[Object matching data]
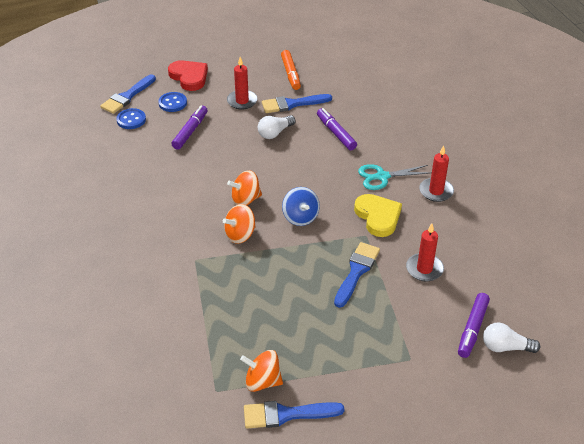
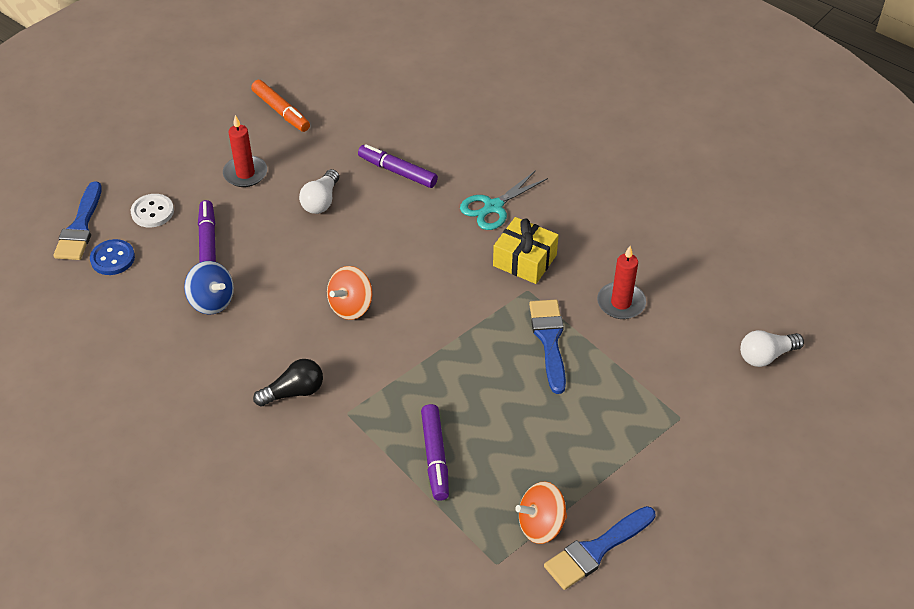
camera: 30 degrees left, 5 degrees up
(172, 103) = (152, 212): blue button -> white button
(173, 234) = (294, 392): none -> black light bulb
(189, 77) = (147, 166): red heart -> none
(240, 235) = (378, 355): orange spinning top -> none
(292, 104) = (314, 153): blue brush -> none
(300, 217) = (435, 300): blue spinning top -> blue spinning top (212, 301)
(378, 217) = (524, 260): yellow heart -> yellow gift
(436, 191) = (567, 200): red candle -> none
(472, 329) = (719, 351): purple marker -> purple marker (435, 457)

== WHAT YOU WILL DO ==
Please return the span of lines above that opens with the one containing "(240, 235) = (378, 355): orange" and closes with the final line, both included, exactly as written and nothing more.

== ANSWER TO THIS EXERCISE ==
(240, 235) = (378, 355): orange spinning top -> none
(292, 104) = (314, 153): blue brush -> none
(300, 217) = (435, 300): blue spinning top -> blue spinning top (212, 301)
(378, 217) = (524, 260): yellow heart -> yellow gift
(436, 191) = (567, 200): red candle -> none
(472, 329) = (719, 351): purple marker -> purple marker (435, 457)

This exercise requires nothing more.